What you should do —
Reproduce verbatim only the line that holds "camera: 140 degrees right, 5 degrees down" and the lines that follow it to the end of the listing.

[[ Supplied entries open ]]

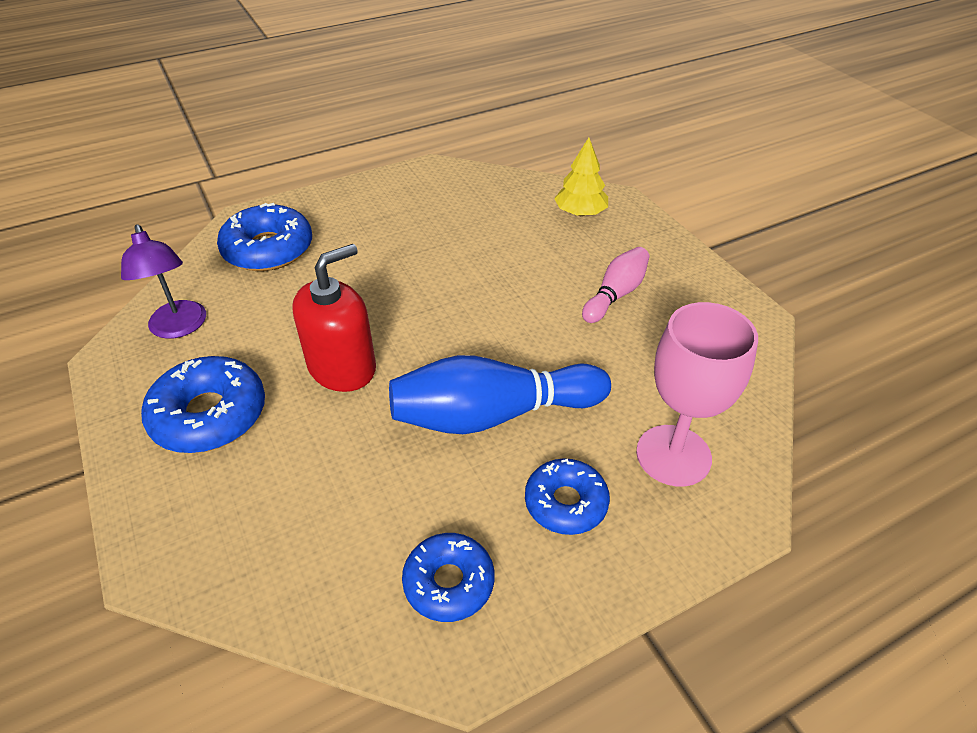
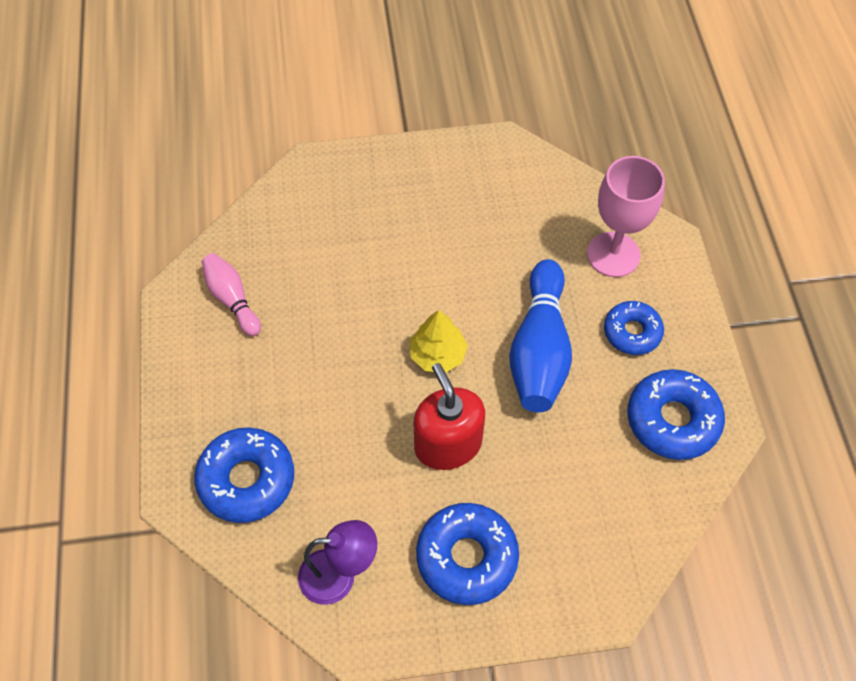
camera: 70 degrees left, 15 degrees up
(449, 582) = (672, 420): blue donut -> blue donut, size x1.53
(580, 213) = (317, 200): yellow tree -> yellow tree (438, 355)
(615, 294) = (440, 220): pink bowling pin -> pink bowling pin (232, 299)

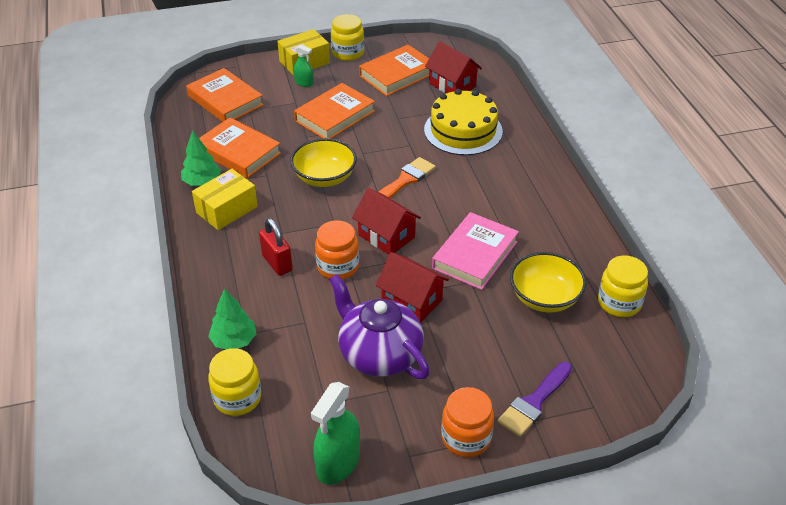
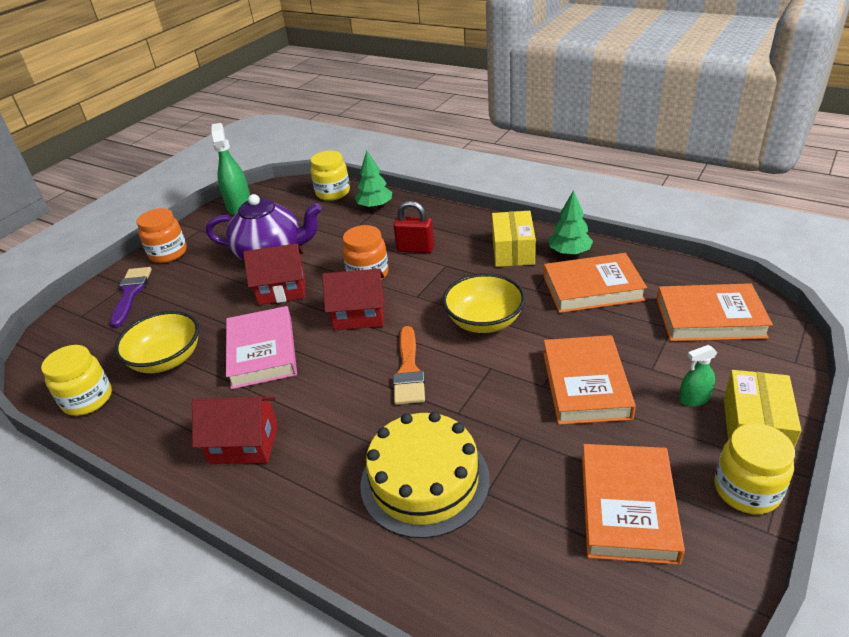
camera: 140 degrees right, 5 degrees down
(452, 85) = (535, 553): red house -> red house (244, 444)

[[ Supplied entries closed ]]

Expected output —
camera: 140 degrees right, 5 degrees down
(452, 85) = (535, 553): red house -> red house (244, 444)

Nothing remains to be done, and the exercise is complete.